--- Exercise requirements ---
An exact copy of every record, with no pictures, please.

--- Source material ---
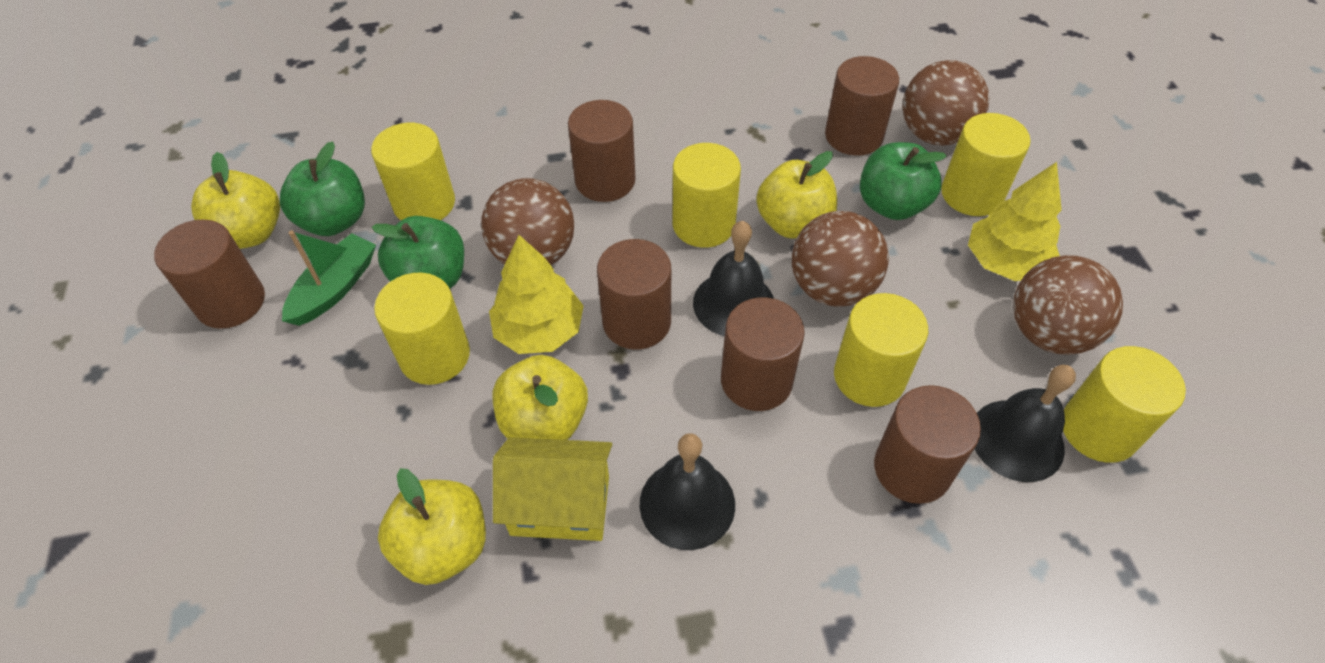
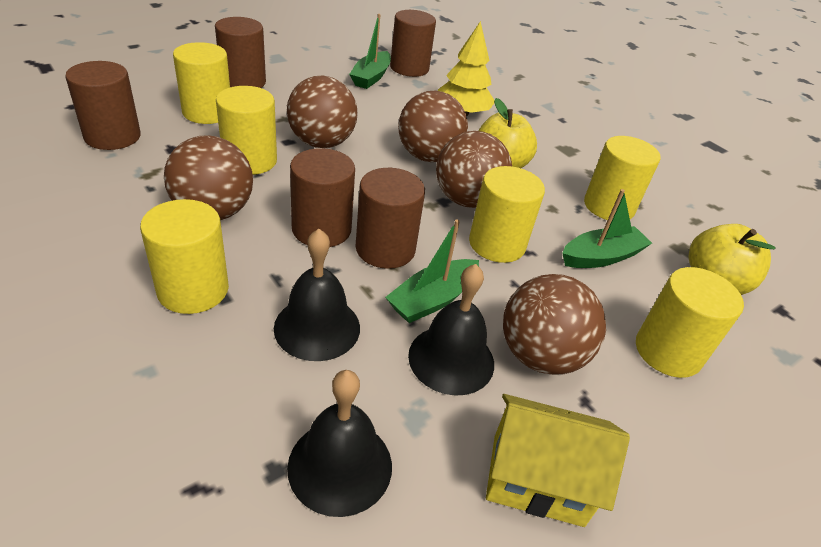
brown ball: 4 -> 5
brown cylinder: 6 -> 5
green apple: 3 -> 0
green boat: 1 -> 3
yellow apple: 4 -> 2
yellow tree: 2 -> 1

--- Answer to this task ---
brown ball: 4 -> 5
brown cylinder: 6 -> 5
green apple: 3 -> 0
green boat: 1 -> 3
yellow apple: 4 -> 2
yellow tree: 2 -> 1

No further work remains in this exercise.